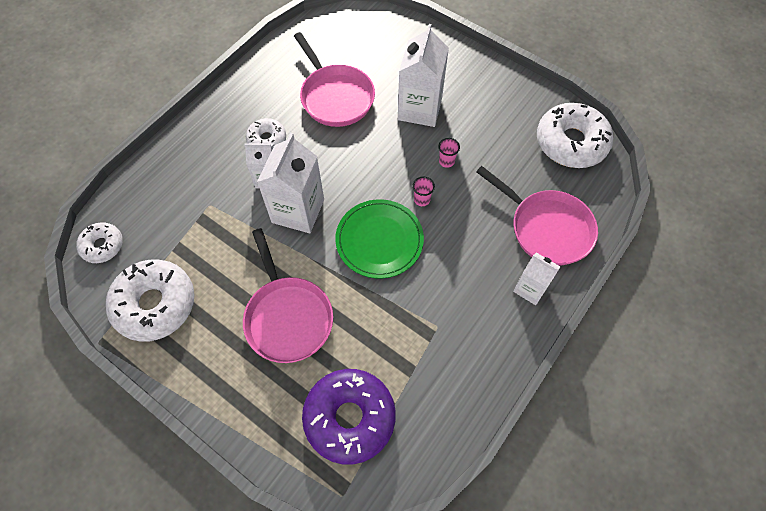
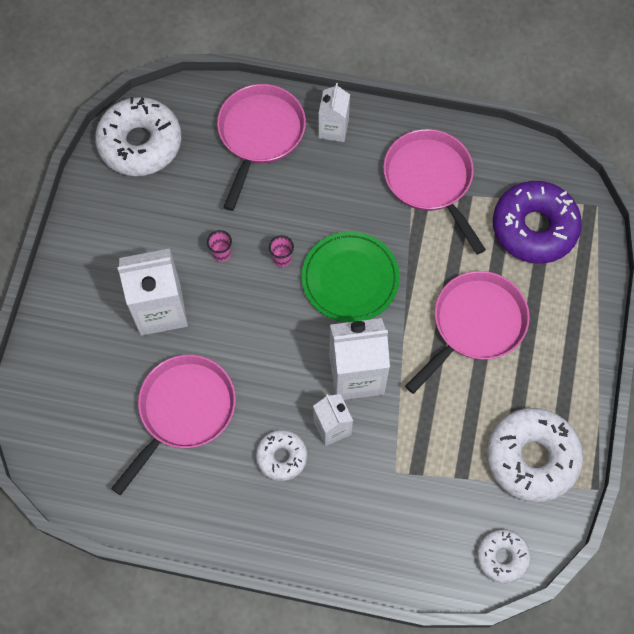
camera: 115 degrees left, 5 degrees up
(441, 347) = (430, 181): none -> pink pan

---

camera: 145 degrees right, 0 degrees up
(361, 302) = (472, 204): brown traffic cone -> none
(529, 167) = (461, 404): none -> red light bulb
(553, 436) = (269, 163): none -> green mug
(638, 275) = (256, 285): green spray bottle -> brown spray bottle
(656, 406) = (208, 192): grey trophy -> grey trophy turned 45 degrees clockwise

==

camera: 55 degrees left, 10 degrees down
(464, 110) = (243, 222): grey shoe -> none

*What the task asks*
Check each line of the entries above, and show every one holding the word "none".

*Solution to this exercise*
(441, 347) = (430, 181): none -> pink pan
(361, 302) = (472, 204): brown traffic cone -> none
(529, 167) = (461, 404): none -> red light bulb
(553, 436) = (269, 163): none -> green mug
(464, 110) = (243, 222): grey shoe -> none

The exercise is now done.